::: Listed records :::
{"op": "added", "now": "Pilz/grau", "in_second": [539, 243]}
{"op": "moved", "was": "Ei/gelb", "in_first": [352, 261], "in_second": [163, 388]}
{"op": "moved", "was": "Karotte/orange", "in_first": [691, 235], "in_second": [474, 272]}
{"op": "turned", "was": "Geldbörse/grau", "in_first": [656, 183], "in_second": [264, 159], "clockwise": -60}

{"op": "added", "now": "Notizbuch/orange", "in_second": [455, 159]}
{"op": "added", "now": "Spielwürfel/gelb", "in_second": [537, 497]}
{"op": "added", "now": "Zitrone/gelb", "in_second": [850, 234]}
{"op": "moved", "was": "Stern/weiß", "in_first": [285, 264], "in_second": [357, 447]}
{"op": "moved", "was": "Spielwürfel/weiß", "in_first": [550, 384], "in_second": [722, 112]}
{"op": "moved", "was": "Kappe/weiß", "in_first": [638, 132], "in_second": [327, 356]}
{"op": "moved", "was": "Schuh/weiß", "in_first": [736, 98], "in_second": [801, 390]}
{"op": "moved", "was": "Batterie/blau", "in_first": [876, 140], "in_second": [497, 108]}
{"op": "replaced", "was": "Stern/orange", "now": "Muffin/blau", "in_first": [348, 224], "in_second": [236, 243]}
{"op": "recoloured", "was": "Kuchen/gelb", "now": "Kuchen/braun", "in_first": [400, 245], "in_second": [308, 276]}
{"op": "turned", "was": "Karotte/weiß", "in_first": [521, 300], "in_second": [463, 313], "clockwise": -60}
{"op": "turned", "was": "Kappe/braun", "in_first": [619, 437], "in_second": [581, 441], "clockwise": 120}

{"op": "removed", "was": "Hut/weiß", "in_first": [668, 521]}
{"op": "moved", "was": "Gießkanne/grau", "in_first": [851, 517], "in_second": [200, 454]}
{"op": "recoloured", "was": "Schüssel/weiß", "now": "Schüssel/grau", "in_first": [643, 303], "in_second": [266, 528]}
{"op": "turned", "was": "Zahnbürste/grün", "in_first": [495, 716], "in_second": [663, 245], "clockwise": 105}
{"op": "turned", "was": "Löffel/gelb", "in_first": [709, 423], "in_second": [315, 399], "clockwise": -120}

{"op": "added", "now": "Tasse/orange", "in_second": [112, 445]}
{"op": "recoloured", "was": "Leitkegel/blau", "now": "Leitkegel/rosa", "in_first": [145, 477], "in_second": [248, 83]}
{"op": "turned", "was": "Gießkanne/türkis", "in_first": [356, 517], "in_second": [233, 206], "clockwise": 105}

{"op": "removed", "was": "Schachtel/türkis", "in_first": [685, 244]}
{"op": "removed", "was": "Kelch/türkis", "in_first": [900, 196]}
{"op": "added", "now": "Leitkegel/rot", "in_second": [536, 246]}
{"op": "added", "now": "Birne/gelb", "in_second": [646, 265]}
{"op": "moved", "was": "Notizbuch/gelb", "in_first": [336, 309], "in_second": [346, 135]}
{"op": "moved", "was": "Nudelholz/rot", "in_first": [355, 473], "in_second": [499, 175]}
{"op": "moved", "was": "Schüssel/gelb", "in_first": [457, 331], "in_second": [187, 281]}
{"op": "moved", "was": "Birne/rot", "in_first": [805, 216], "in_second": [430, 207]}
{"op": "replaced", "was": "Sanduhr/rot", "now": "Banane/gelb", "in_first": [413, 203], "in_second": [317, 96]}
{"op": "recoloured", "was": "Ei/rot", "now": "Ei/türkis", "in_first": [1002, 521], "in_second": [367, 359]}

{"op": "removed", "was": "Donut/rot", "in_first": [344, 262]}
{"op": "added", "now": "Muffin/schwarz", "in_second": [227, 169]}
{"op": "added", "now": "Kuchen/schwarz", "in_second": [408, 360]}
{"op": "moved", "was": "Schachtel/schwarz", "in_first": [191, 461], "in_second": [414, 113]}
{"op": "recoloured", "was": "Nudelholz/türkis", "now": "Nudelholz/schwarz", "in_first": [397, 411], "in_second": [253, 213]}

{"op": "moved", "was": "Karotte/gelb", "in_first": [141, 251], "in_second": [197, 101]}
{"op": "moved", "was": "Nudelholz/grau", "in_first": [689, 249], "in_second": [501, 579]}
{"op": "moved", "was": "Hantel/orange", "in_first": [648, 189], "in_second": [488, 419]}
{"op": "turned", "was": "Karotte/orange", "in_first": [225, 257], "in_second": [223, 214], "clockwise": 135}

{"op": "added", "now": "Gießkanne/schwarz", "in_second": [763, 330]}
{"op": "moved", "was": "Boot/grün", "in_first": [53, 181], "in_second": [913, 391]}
:::
Task prompt :: Set down all of the data above again, exactly.

Expected answer ::
{"op": "added", "now": "Pilz/grau", "in_second": [539, 243]}
{"op": "moved", "was": "Ei/gelb", "in_first": [352, 261], "in_second": [163, 388]}
{"op": "moved", "was": "Karotte/orange", "in_first": [691, 235], "in_second": [474, 272]}
{"op": "turned", "was": "Geldbörse/grau", "in_first": [656, 183], "in_second": [264, 159], "clockwise": -60}

{"op": "added", "now": "Notizbuch/orange", "in_second": [455, 159]}
{"op": "added", "now": "Spielwürfel/gelb", "in_second": [537, 497]}
{"op": "added", "now": "Zitrone/gelb", "in_second": [850, 234]}
{"op": "moved", "was": "Stern/weiß", "in_first": [285, 264], "in_second": [357, 447]}
{"op": "moved", "was": "Spielwürfel/weiß", "in_first": [550, 384], "in_second": [722, 112]}
{"op": "moved", "was": "Kappe/weiß", "in_first": [638, 132], "in_second": [327, 356]}
{"op": "moved", "was": "Schuh/weiß", "in_first": [736, 98], "in_second": [801, 390]}
{"op": "moved", "was": "Batterie/blau", "in_first": [876, 140], "in_second": [497, 108]}
{"op": "replaced", "was": "Stern/orange", "now": "Muffin/blau", "in_first": [348, 224], "in_second": [236, 243]}
{"op": "recoloured", "was": "Kuchen/gelb", "now": "Kuchen/braun", "in_first": [400, 245], "in_second": [308, 276]}
{"op": "turned", "was": "Karotte/weiß", "in_first": [521, 300], "in_second": [463, 313], "clockwise": -60}
{"op": "turned", "was": "Kappe/braun", "in_first": [619, 437], "in_second": [581, 441], "clockwise": 120}

{"op": "removed", "was": "Hut/weiß", "in_first": [668, 521]}
{"op": "moved", "was": "Gießkanne/grau", "in_first": [851, 517], "in_second": [200, 454]}
{"op": "recoloured", "was": "Schüssel/weiß", "now": "Schüssel/grau", "in_first": [643, 303], "in_second": [266, 528]}
{"op": "turned", "was": "Zahnbürste/grün", "in_first": [495, 716], "in_second": [663, 245], "clockwise": 105}
{"op": "turned", "was": "Löffel/gelb", "in_first": [709, 423], "in_second": [315, 399], "clockwise": -120}

{"op": "added", "now": "Tasse/orange", "in_second": [112, 445]}
{"op": "recoloured", "was": "Leitkegel/blau", "now": "Leitkegel/rosa", "in_first": [145, 477], "in_second": [248, 83]}
{"op": "turned", "was": "Gießkanne/türkis", "in_first": [356, 517], "in_second": [233, 206], "clockwise": 105}

{"op": "removed", "was": "Schachtel/türkis", "in_first": [685, 244]}
{"op": "removed", "was": "Kelch/türkis", "in_first": [900, 196]}
{"op": "added", "now": "Leitkegel/rot", "in_second": [536, 246]}
{"op": "added", "now": "Birne/gelb", "in_second": [646, 265]}
{"op": "moved", "was": "Notizbuch/gelb", "in_first": [336, 309], "in_second": [346, 135]}
{"op": "moved", "was": "Nudelholz/rot", "in_first": [355, 473], "in_second": [499, 175]}
{"op": "moved", "was": "Schüssel/gelb", "in_first": [457, 331], "in_second": [187, 281]}
{"op": "moved", "was": "Birne/rot", "in_first": [805, 216], "in_second": [430, 207]}
{"op": "replaced", "was": "Sanduhr/rot", "now": "Banane/gelb", "in_first": [413, 203], "in_second": [317, 96]}
{"op": "recoloured", "was": "Ei/rot", "now": "Ei/türkis", "in_first": [1002, 521], "in_second": [367, 359]}

{"op": "removed", "was": "Donut/rot", "in_first": [344, 262]}
{"op": "added", "now": "Muffin/schwarz", "in_second": [227, 169]}
{"op": "added", "now": "Kuchen/schwarz", "in_second": [408, 360]}
{"op": "moved", "was": "Schachtel/schwarz", "in_first": [191, 461], "in_second": [414, 113]}
{"op": "recoloured", "was": "Nudelholz/türkis", "now": "Nudelholz/schwarz", "in_first": [397, 411], "in_second": [253, 213]}

{"op": "moved", "was": "Karotte/gelb", "in_first": [141, 251], "in_second": [197, 101]}
{"op": "moved", "was": "Nudelholz/grau", "in_first": [689, 249], "in_second": [501, 579]}
{"op": "moved", "was": "Hantel/orange", "in_first": [648, 189], "in_second": [488, 419]}
{"op": "turned", "was": "Karotte/orange", "in_first": [225, 257], "in_second": [223, 214], "clockwise": 135}

{"op": "added", "now": "Gießkanne/schwarz", "in_second": [763, 330]}
{"op": "moved", "was": "Boot/grün", "in_first": [53, 181], "in_second": [913, 391]}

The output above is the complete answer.